The problem:
I'd like the records transcribed exactly, leaving the images out.

↓↓↓

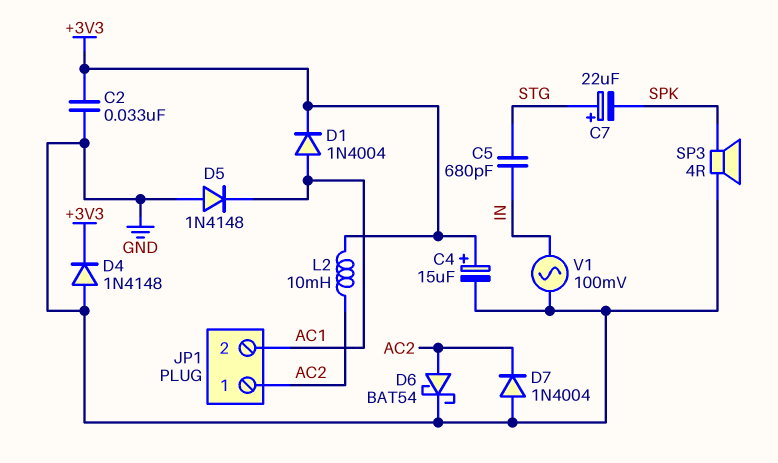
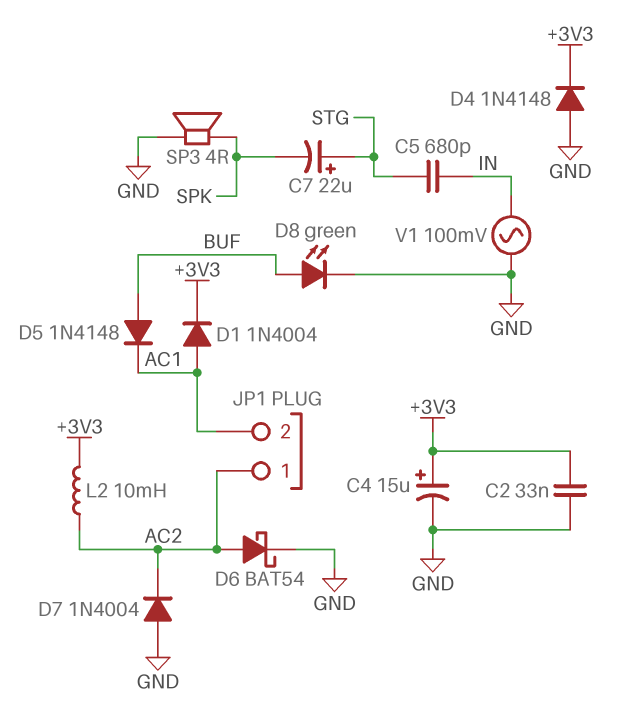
D5: diode 1N4148 (A GND, K AC1) -> diode 1N4148 (A BUF, K AC1)
D8: none -> LED green (A BUF, K GND)

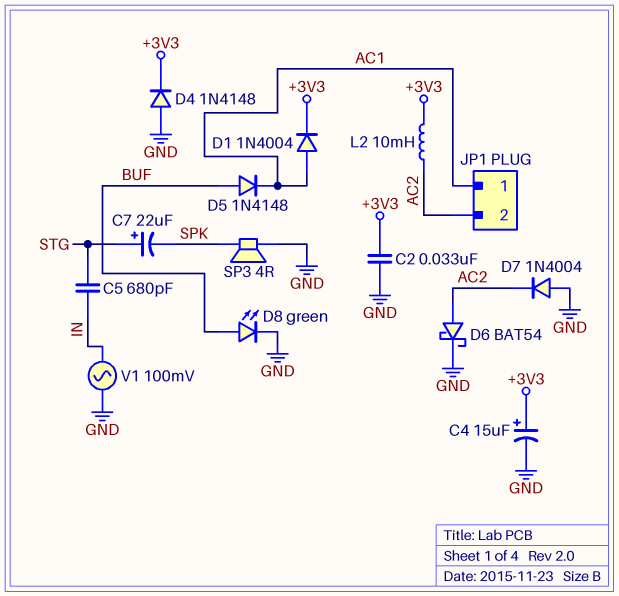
JP1 pin 1: AC2 -> AC1
JP1 pin 2: AC1 -> AC2

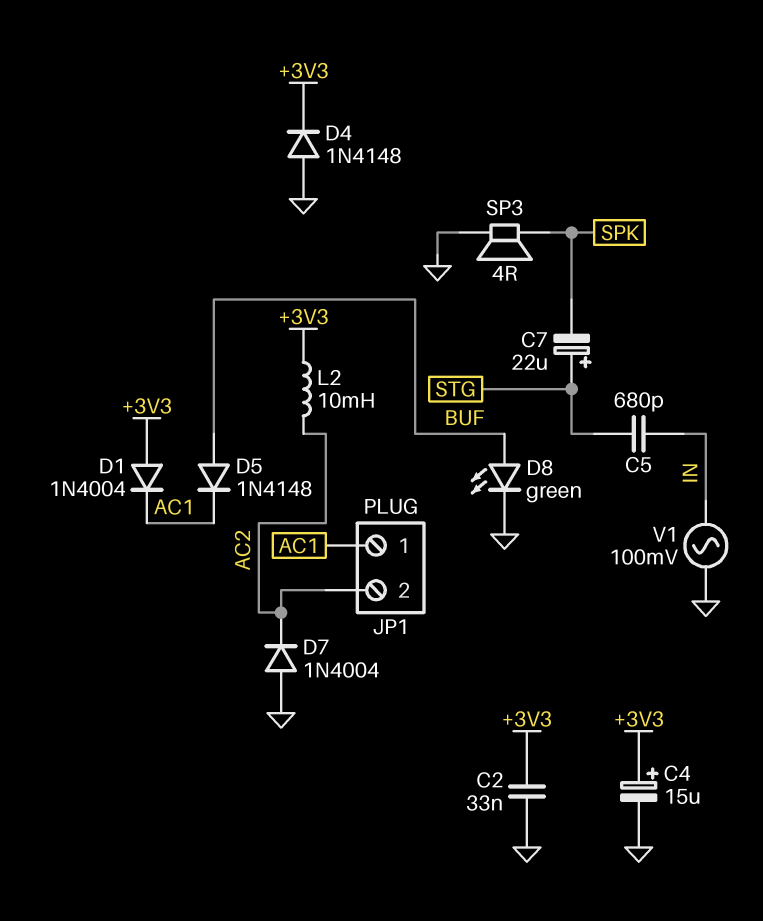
D1: diode 1N4004 (A AC1, K +3V3) -> diode 1N4004 (A +3V3, K AC1)
D6: schottky BAT54 (A AC2, K GND) -> none

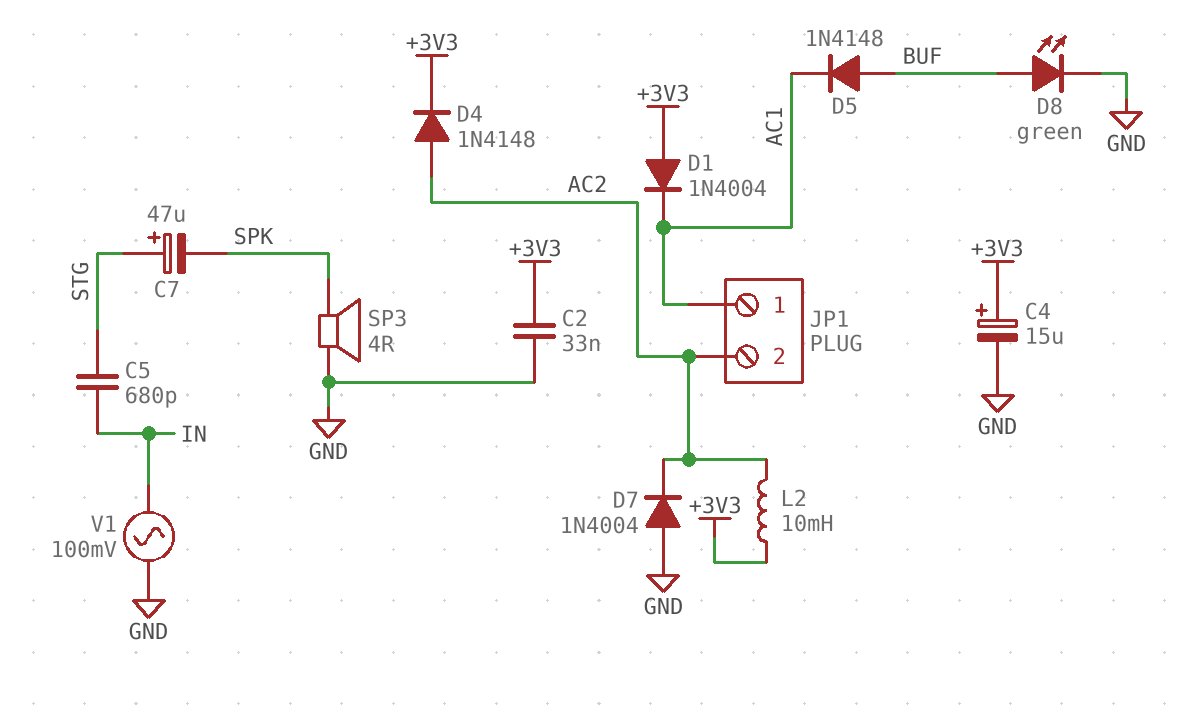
C7: 22uF (plus STG, minus SPK) -> 47uF (plus STG, minus SPK)
D4: diode 1N4148 (A GND, K +3V3) -> diode 1N4148 (A AC2, K +3V3)

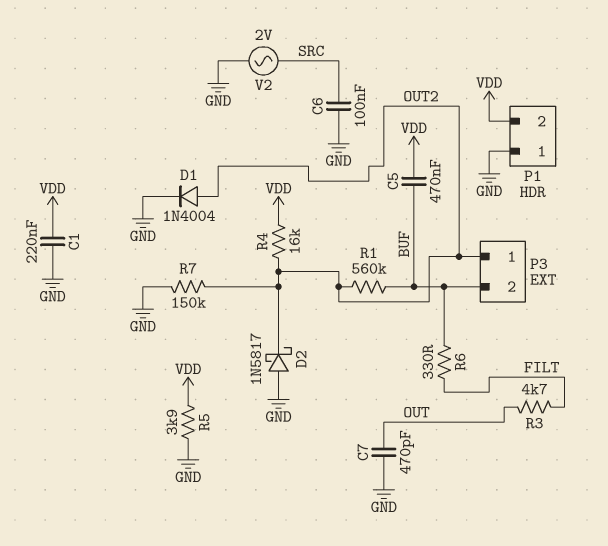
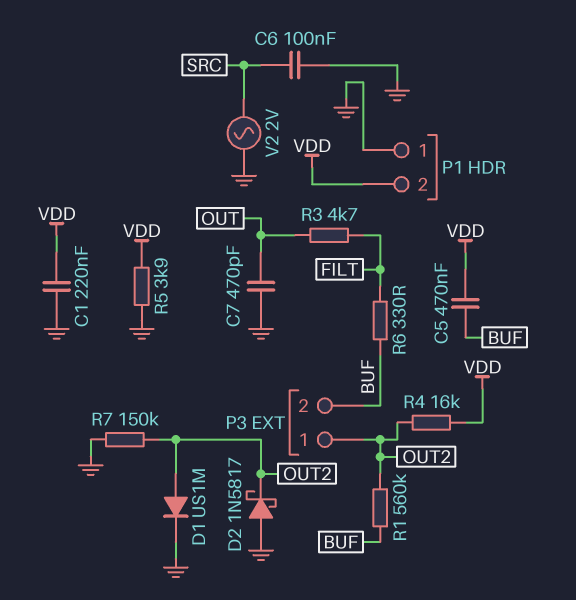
D1: diode 1N4004 (A OUT2, K GND) -> diode US1M (A OUT2, K GND)

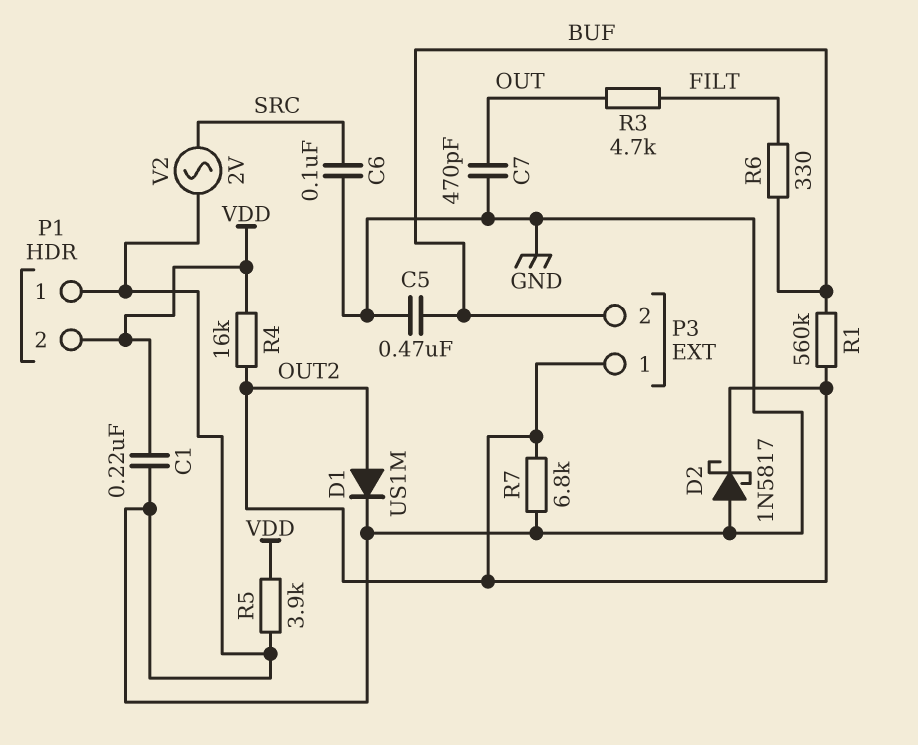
C5: 470nF (BUF, VDD) -> 470nF (BUF, GND)
R7: 150k (GND, OUT2) -> 6.8k (GND, OUT2)

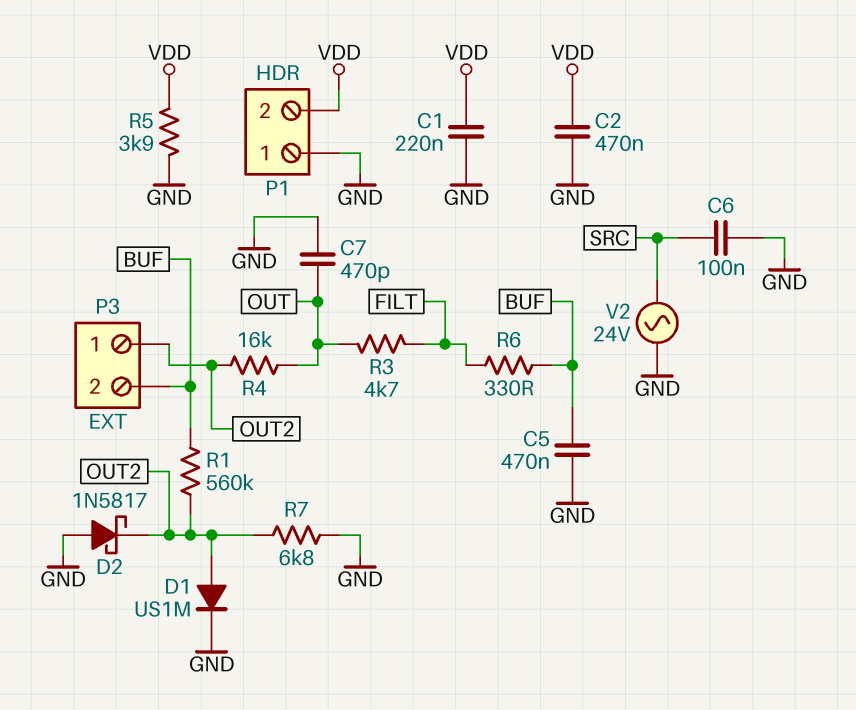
C2: none -> 470nF (GND, VDD)
R4: 16k (OUT2, VDD) -> 16k (OUT, OUT2)
V2: AC 2V (GND, SRC) -> AC 24V (GND, SRC)

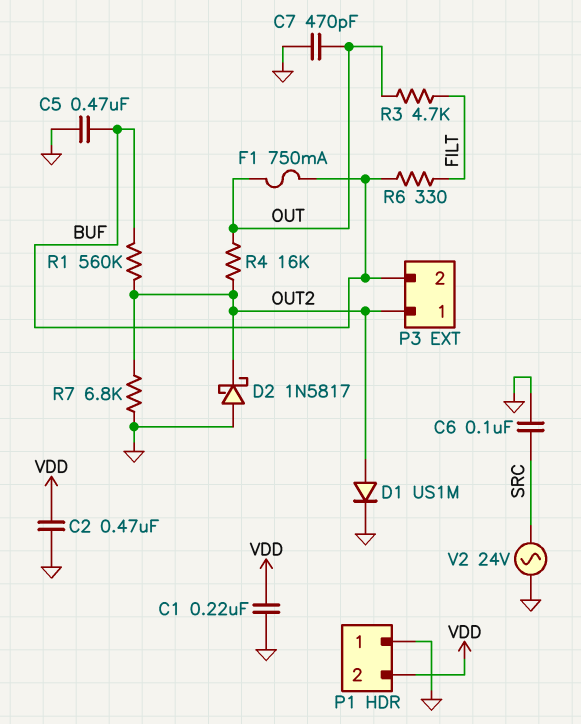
F1: none -> 750mA (BUF, OUT)
R5: 3.9k (GND, VDD) -> none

↑↑↑

Reply:
D5: diode 1N4148 (A GND, K AC1) -> diode 1N4148 (A BUF, K AC1)
D8: none -> LED green (A BUF, K GND)

JP1 pin 1: AC2 -> AC1
JP1 pin 2: AC1 -> AC2

D1: diode 1N4004 (A AC1, K +3V3) -> diode 1N4004 (A +3V3, K AC1)
D6: schottky BAT54 (A AC2, K GND) -> none

C7: 22uF (plus STG, minus SPK) -> 47uF (plus STG, minus SPK)
D4: diode 1N4148 (A GND, K +3V3) -> diode 1N4148 (A AC2, K +3V3)

D1: diode 1N4004 (A OUT2, K GND) -> diode US1M (A OUT2, K GND)

C5: 470nF (BUF, VDD) -> 470nF (BUF, GND)
R7: 150k (GND, OUT2) -> 6.8k (GND, OUT2)

C2: none -> 470nF (GND, VDD)
R4: 16k (OUT2, VDD) -> 16k (OUT, OUT2)
V2: AC 2V (GND, SRC) -> AC 24V (GND, SRC)

F1: none -> 750mA (BUF, OUT)
R5: 3.9k (GND, VDD) -> none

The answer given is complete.